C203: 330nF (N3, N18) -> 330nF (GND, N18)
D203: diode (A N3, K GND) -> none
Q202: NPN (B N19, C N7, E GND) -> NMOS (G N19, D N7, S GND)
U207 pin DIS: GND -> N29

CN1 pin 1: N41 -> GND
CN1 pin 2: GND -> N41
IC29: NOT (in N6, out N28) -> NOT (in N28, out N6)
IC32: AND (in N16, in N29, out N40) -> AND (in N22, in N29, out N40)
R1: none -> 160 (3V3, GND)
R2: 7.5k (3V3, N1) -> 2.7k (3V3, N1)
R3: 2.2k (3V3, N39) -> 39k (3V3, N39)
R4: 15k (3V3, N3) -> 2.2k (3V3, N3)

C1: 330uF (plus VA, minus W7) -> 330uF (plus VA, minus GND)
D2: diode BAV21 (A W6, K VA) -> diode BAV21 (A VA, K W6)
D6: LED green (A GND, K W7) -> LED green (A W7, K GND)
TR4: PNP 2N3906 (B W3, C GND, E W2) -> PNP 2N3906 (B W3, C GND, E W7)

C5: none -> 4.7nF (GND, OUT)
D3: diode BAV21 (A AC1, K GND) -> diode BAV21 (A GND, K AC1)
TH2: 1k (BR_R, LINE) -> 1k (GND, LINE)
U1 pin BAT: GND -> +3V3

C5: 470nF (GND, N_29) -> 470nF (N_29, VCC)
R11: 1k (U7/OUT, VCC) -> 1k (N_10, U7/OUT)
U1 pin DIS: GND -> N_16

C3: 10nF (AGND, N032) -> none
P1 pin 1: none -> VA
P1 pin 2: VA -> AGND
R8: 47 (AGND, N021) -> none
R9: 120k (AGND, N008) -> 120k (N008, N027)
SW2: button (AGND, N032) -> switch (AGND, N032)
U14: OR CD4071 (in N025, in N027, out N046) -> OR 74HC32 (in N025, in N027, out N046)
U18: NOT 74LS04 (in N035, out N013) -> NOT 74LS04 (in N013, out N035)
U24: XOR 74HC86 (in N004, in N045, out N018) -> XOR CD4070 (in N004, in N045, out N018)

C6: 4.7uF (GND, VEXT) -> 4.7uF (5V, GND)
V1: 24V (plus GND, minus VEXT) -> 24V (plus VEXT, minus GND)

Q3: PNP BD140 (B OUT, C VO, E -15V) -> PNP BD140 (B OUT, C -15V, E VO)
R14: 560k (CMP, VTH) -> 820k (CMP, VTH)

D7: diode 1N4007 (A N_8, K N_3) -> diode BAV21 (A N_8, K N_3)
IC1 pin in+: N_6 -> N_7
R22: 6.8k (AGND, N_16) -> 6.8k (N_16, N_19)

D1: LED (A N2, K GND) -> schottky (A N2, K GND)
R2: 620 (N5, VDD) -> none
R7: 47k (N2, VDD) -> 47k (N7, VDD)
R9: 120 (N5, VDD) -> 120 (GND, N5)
::::
- _About this exercise_: Give the number of lines in the data that contain "none", with no other words.

- _Response box_: 7